◆ Work required ◆
In the material below, find the line with "red brick B13 level 2 -> red brick F2 level 1" and the line with "lime brick F13 level 1 -> none", then output those two lines and every line between them, exactly.

___ Provided data ___

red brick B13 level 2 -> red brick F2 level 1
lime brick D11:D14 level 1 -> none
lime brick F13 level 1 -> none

___
___ Provided data ___

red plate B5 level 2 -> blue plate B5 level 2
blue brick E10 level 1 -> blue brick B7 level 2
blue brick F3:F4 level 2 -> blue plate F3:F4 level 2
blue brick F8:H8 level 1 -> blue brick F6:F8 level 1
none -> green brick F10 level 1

___

◆ Solution below ◆
red brick B13 level 2 -> red brick F2 level 1
lime brick D11:D14 level 1 -> none
lime brick F13 level 1 -> none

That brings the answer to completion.